**TASK TO CARRY OUT:** Go over the entries below line by line, copying each one that contains the word "fruit".

**SUPPLIED RECORDS:**

________________________

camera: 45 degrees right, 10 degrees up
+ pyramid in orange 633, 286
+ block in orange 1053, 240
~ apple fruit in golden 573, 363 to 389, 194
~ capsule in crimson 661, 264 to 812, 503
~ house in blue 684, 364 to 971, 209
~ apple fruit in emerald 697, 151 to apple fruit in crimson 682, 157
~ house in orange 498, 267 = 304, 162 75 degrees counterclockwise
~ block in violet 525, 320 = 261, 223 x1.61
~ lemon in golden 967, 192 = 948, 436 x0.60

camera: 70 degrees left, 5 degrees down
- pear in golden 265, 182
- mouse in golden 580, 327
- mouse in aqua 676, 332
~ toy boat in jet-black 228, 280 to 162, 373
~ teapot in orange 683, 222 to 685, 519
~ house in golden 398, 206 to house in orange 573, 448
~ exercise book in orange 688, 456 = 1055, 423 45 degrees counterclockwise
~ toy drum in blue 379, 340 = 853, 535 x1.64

________________________

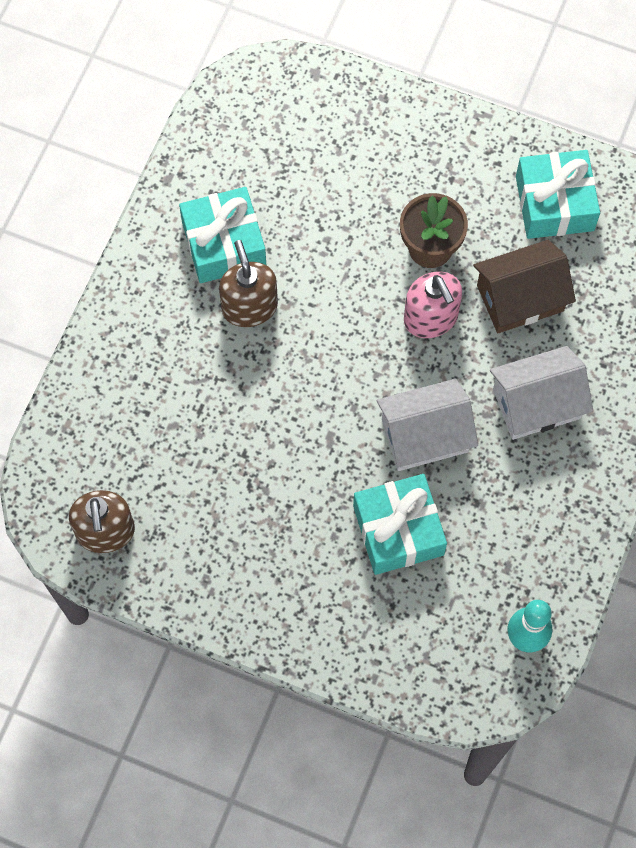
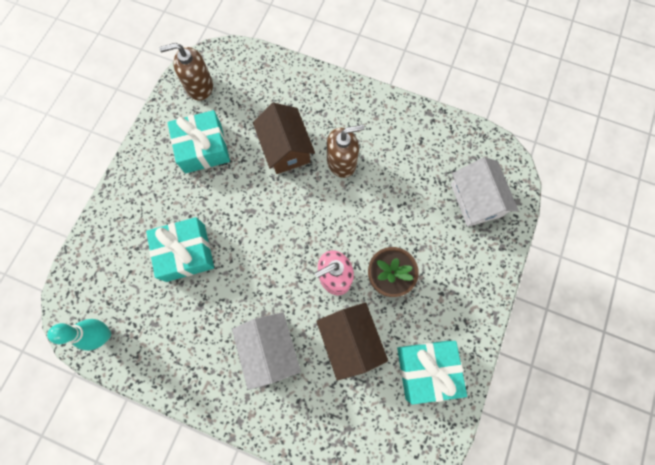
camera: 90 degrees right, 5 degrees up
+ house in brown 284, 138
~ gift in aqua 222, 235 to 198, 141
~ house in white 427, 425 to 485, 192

________________________

**EXERCISE RESULT:**
~ apple fruit in golden 573, 363 to 389, 194
~ apple fruit in emerald 697, 151 to apple fruit in crimson 682, 157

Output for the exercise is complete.